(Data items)
━━━━━━━━━━━━━━━━━━━━

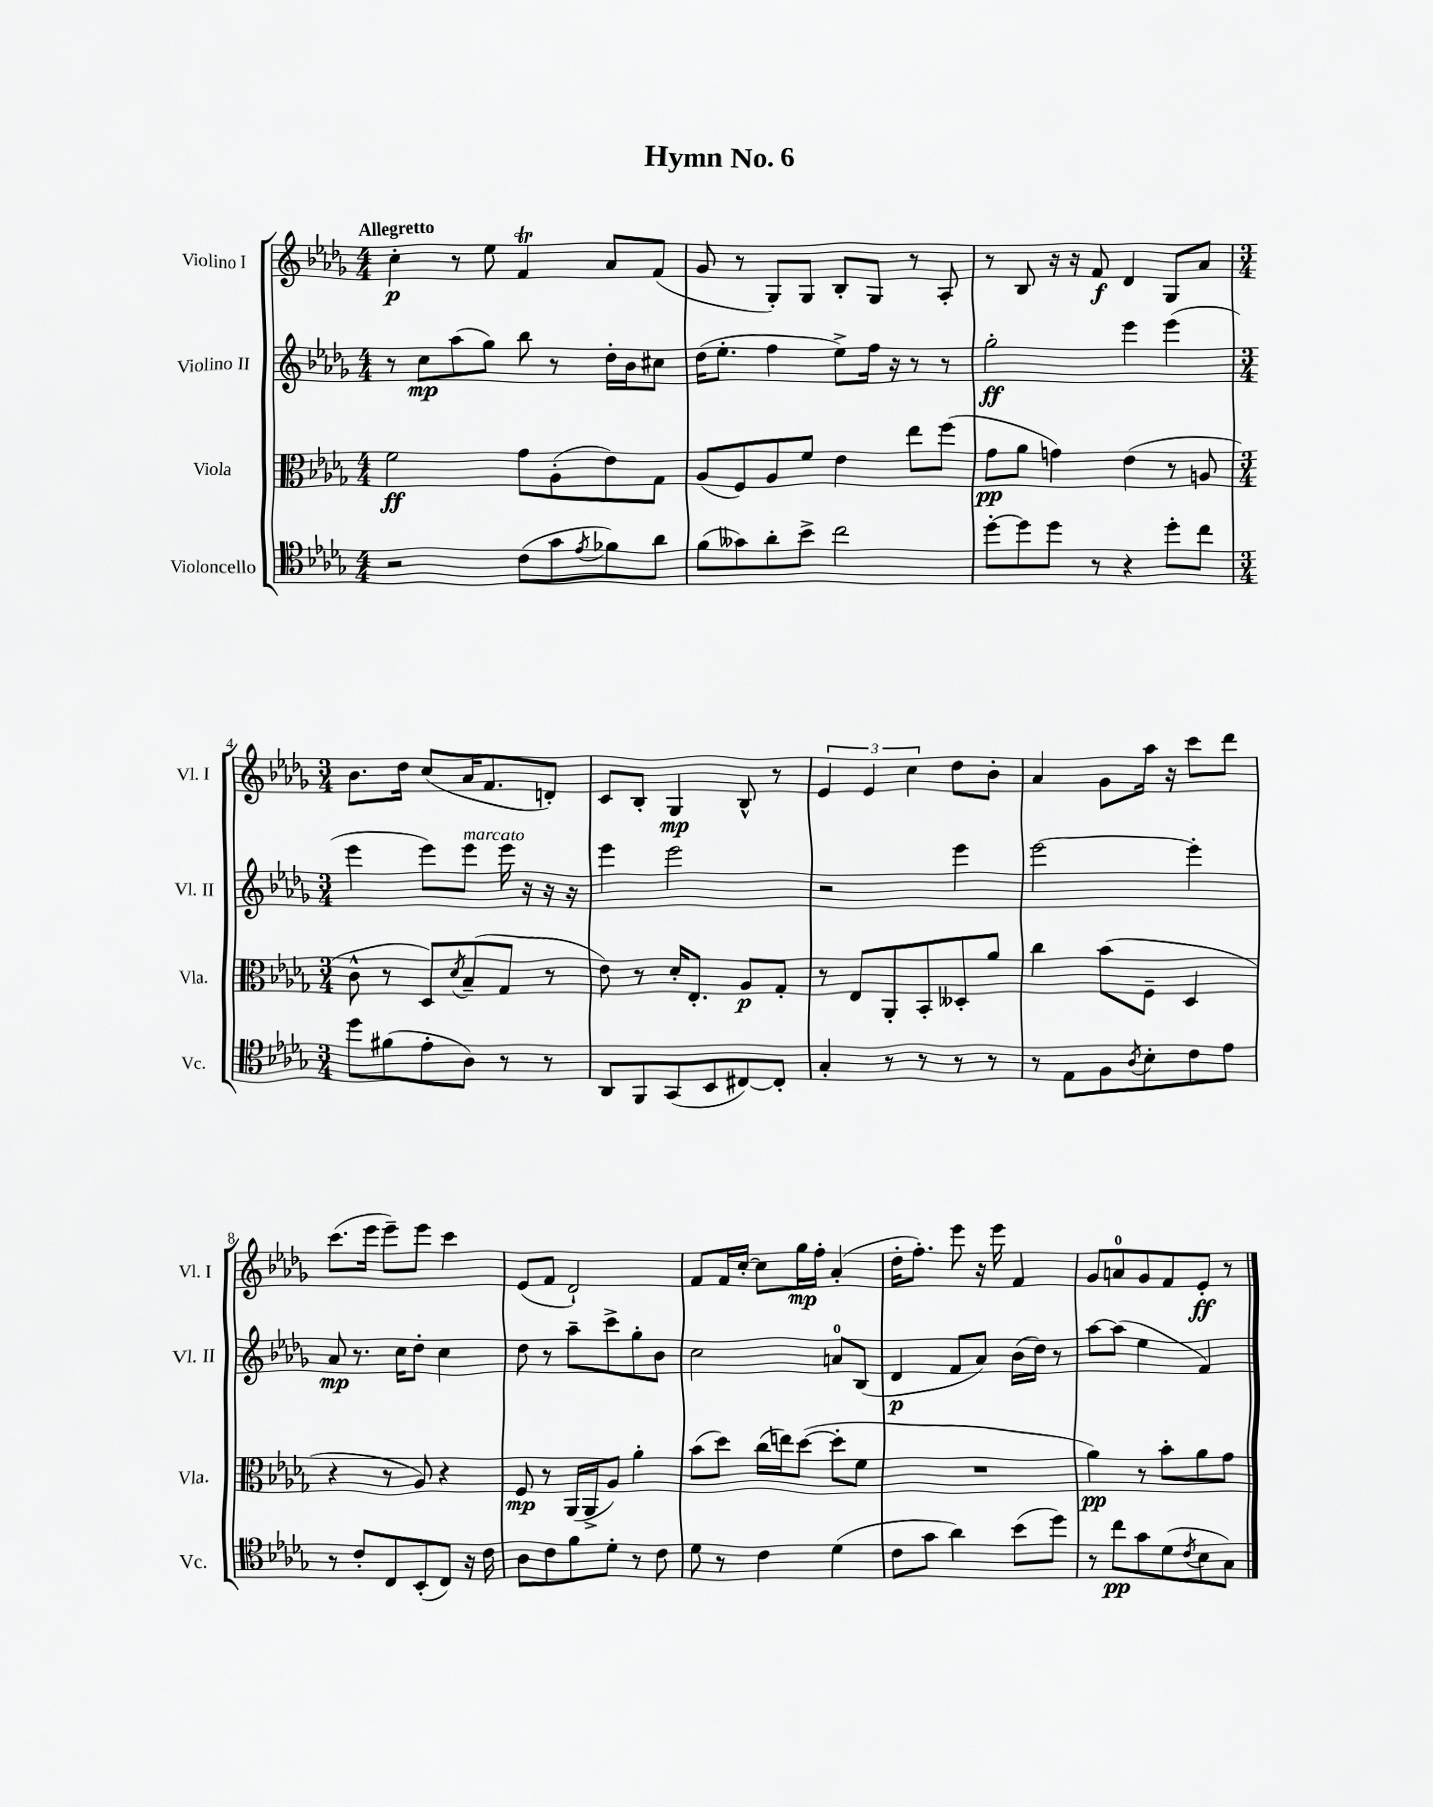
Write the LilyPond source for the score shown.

\header { title = "Hymn No. 6" }
<<
\new StaffGroup <<
\new Staff = "s0" \with { instrumentName = "Violino I" shortInstrumentName = "Vl. I" } {
    \clef treble \key des \major \numericTimeSignature \time 4/4 \tempo "Allegretto"
    c''4-.\p r8 ees''8 f'4\trill aes'8 f'8( |
    ges'8 r8 ges8-.) ges8 bes8-. ges8 r8 aes8-. |
    r8 bes8 r16 r16 f'8\f des'4 ges8 aes'8 |
    \numericTimeSignature \time 3/4 bes'8. des''16 c''8( aes'16 f'8. d'8-.) |
    c'8 bes8-. ges4\mp bes8-^ r8 |
    \tuplet 3/2 { ees'4 ees'4 c''4 } des''8 bes'8-. |
    aes'4 ges'8 aes''16 r16 c'''8 des'''8 |
    c'''8.( ees'''16 ees'''8--) ees'''8 c'''4 |
    ees'8( f'8 des'2-!) |
    f'8 f'16 c''16~-. c''8 ges''16\mp f''16-. aes'4-.( |
    des''16-. f''8.-.) ees'''8 r16 ees'''16 f'4 |
    ges'8 a'8-0 ges'8 f'8 ees'8-.\ff r8 \bar "|." |
}
\new Staff = "s1" \with { instrumentName = "Violino II" shortInstrumentName = "Vl. II" } {
    \clef treble \key des \major \numericTimeSignature \time 4/4
    r8 c''8\mp aes''8( ges''8) bes''8 r8 des''16-. bes'16 cis''8 |
    des''16( ees''8.-. f''4 ees''8->) f''16 r16 r8 r8 |
    ges''2-.\ff ees'''4 ees'''4( |
    \numericTimeSignature \time 3/4 ees'''4 ees'''8) ees'''8^\markup { \italic "marcato" } ees'''16 r16 r16 r16 |
    ees'''4 ees'''2 |
    r2 ees'''4 |
    ees'''2~ ees'''4-. |
    aes'8\mp r8. c''16 des''8-. c''4 |
    des''8 r8 aes''8-- c'''8-> ges''8-. bes'8 |
    c''2 a'8-0 bes8( |
    des'4\p f'8 aes'8) bes'16( des''16) r8 |
    aes''8~ aes''8( ees''4 f'4) \bar "|." |
}
\new Staff = "s2" \with { instrumentName = "Viola" shortInstrumentName = "Vla." } {
    \clef alto \key des \major \numericTimeSignature \time 4/4
    f'2\ff ges'8 aes8-.( ees'8) ges8 |
    aes8( f8) aes8 f'8 ees'4 ees''8 f''8( |
    ges'8\pp aes'8 g'4) ees'4( r8 a8 |
    \numericTimeSignature \time 3/4 c'8-^ r8 des8) \acciaccatura { des'8 } bes8--( ges8 r8 |
    ees'8) r8 des'16-. ees8.-. aes8\p ges8-. |
    r8 ees8 aes,8-. bes,8-. deses8-. aes'8 |
    c''4 bes'8( f8-- des4 |
    r4 r8 aes8) r4 |
    f8\mp r8 aes,16( aes,16-> aes8) aes'4-. |
    bes'8( des''8) c''16( e''16) des''8~( des''8-. f'8 |
    R2. |
    aes'4\pp) r8 bes'8-. aes'8 ges'8 \bar "|." |
}
\new Staff = "s3" \with { instrumentName = "Violoncello" shortInstrumentName = "Vc." } {
    \clef tenor \key des \major \numericTimeSignature \time 4/4
    r2 c'8( ges'8 \acciaccatura { ees'8 } fes'8) aes'8 |
    f'8( geses'8) aes'8-. bes'8-> c''2 |
    des''8~-. des''8 des''8 r8 r4 des''8-. c''8 |
    \numericTimeSignature \time 3/4 des''8 fis'8( ees'8-. aes8) r8 r8 |
    aes,8 f,8 ges,8( bes,8 cis8~) cis8-. |
    ges4-. r8 r8 r8 r8 |
    r8 ees8 f8 \acciaccatura { aes8 } bes8-. c'8 ees'8 |
    r8 c'8-. c8 bes,8-.( c8) r16 c'16 |
    aes8 c'8 f'8 des'8-. r8 c'8 |
    des'8 r8 c'4 des'4( |
    c'8 ges'8 aes'4) bes'8( des''8) |
    r8 c''8\pp ges'8 des'8( \acciaccatura { c'8 } bes8 ges8) \bar "|." |
}
>>
>>
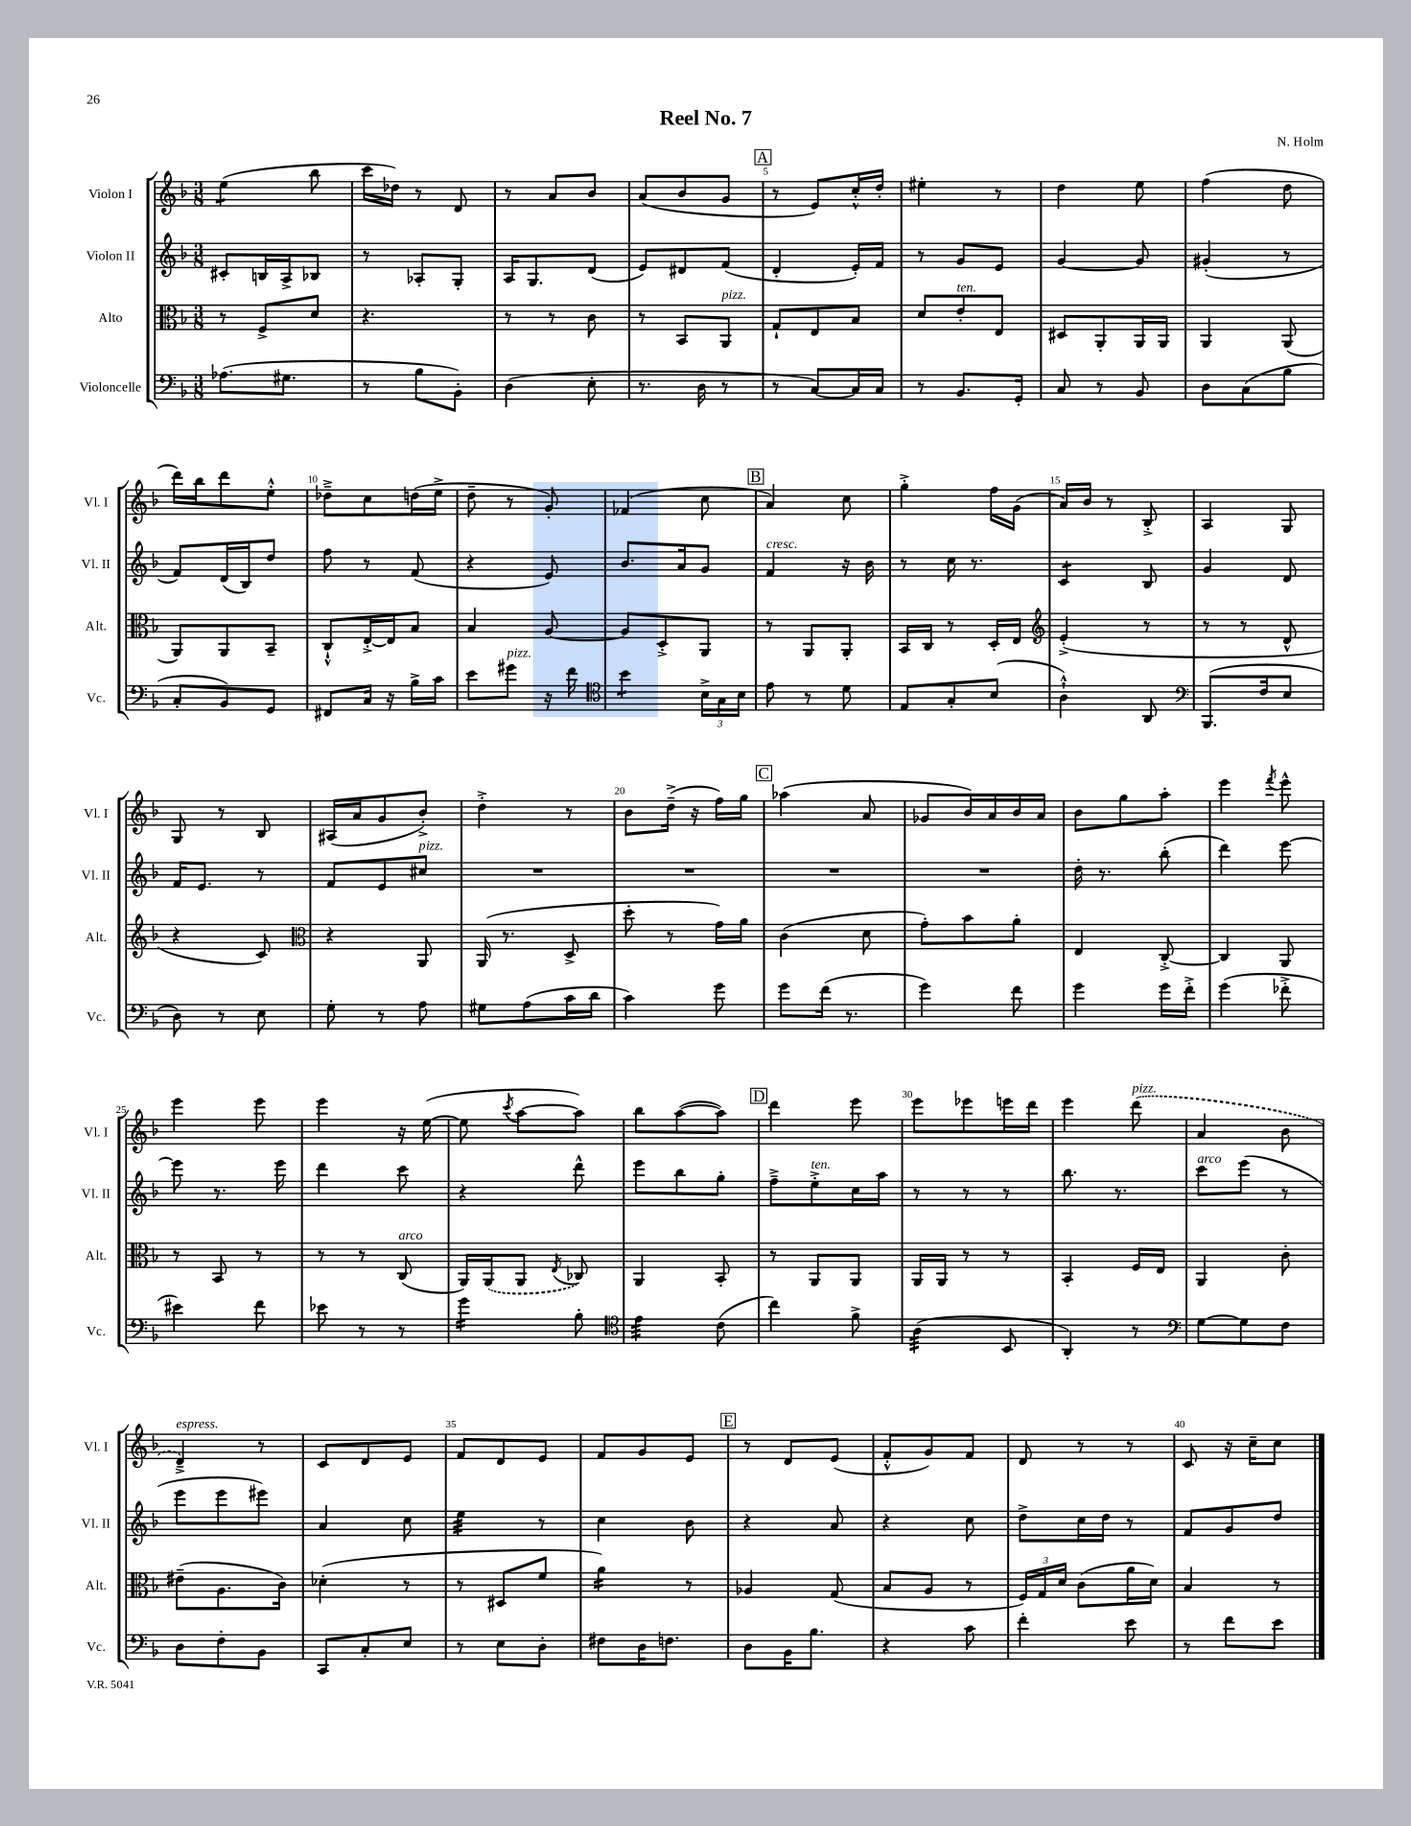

━━━━━━━━━━━━━━━━━━━━

■ Stated goal ■
Report each line of the entries above that contains the string "treble", treating uppercase and lowercase as different.

■ Task result ■
    \clef treble \key des \major \numericTimeSignature \time 4/4 \tempo "Allegretto"
    \clef treble \key des \major \numericTimeSignature \time 4/4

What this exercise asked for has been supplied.